TASK DIRECTIONS: An exact, complete copy of the entries is what is needed.

DATA IN THIS EXERCISE:
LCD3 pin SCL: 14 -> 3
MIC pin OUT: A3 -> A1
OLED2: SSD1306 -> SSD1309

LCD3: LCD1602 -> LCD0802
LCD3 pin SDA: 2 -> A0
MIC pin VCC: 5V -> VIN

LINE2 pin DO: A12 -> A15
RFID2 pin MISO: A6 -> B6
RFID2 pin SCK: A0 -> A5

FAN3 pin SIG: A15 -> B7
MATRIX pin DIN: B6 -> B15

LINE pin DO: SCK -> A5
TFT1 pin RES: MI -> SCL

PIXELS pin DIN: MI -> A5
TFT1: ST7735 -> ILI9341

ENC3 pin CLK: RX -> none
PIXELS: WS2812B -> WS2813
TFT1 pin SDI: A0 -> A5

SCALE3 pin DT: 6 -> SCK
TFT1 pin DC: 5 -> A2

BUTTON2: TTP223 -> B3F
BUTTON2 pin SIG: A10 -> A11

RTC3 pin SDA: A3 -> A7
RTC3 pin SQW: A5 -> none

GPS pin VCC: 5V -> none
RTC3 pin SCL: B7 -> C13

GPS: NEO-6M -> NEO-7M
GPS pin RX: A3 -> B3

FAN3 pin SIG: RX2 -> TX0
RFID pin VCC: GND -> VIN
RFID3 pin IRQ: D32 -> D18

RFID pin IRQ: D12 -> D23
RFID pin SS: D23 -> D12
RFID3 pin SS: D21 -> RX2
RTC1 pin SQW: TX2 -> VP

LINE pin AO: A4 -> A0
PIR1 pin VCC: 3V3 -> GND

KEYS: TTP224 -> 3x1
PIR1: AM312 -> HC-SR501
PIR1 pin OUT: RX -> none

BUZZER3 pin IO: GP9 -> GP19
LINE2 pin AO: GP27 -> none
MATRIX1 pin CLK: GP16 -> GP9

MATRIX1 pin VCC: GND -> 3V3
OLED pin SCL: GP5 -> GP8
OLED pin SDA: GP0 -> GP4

OUTPUT FOR THIS EXERCISE:
LCD3 pin SCL: 14 -> 3
MIC pin OUT: A3 -> A1
OLED2: SSD1306 -> SSD1309

LCD3: LCD1602 -> LCD0802
LCD3 pin SDA: 2 -> A0
MIC pin VCC: 5V -> VIN

LINE2 pin DO: A12 -> A15
RFID2 pin MISO: A6 -> B6
RFID2 pin SCK: A0 -> A5

FAN3 pin SIG: A15 -> B7
MATRIX pin DIN: B6 -> B15

LINE pin DO: SCK -> A5
TFT1 pin RES: MI -> SCL

PIXELS pin DIN: MI -> A5
TFT1: ST7735 -> ILI9341

ENC3 pin CLK: RX -> none
PIXELS: WS2812B -> WS2813
TFT1 pin SDI: A0 -> A5

SCALE3 pin DT: 6 -> SCK
TFT1 pin DC: 5 -> A2

BUTTON2: TTP223 -> B3F
BUTTON2 pin SIG: A10 -> A11

RTC3 pin SDA: A3 -> A7
RTC3 pin SQW: A5 -> none

GPS pin VCC: 5V -> none
RTC3 pin SCL: B7 -> C13

GPS: NEO-6M -> NEO-7M
GPS pin RX: A3 -> B3

FAN3 pin SIG: RX2 -> TX0
RFID pin VCC: GND -> VIN
RFID3 pin IRQ: D32 -> D18

RFID pin IRQ: D12 -> D23
RFID pin SS: D23 -> D12
RFID3 pin SS: D21 -> RX2
RTC1 pin SQW: TX2 -> VP

LINE pin AO: A4 -> A0
PIR1 pin VCC: 3V3 -> GND

KEYS: TTP224 -> 3x1
PIR1: AM312 -> HC-SR501
PIR1 pin OUT: RX -> none

BUZZER3 pin IO: GP9 -> GP19
LINE2 pin AO: GP27 -> none
MATRIX1 pin CLK: GP16 -> GP9

MATRIX1 pin VCC: GND -> 3V3
OLED pin SCL: GP5 -> GP8
OLED pin SDA: GP0 -> GP4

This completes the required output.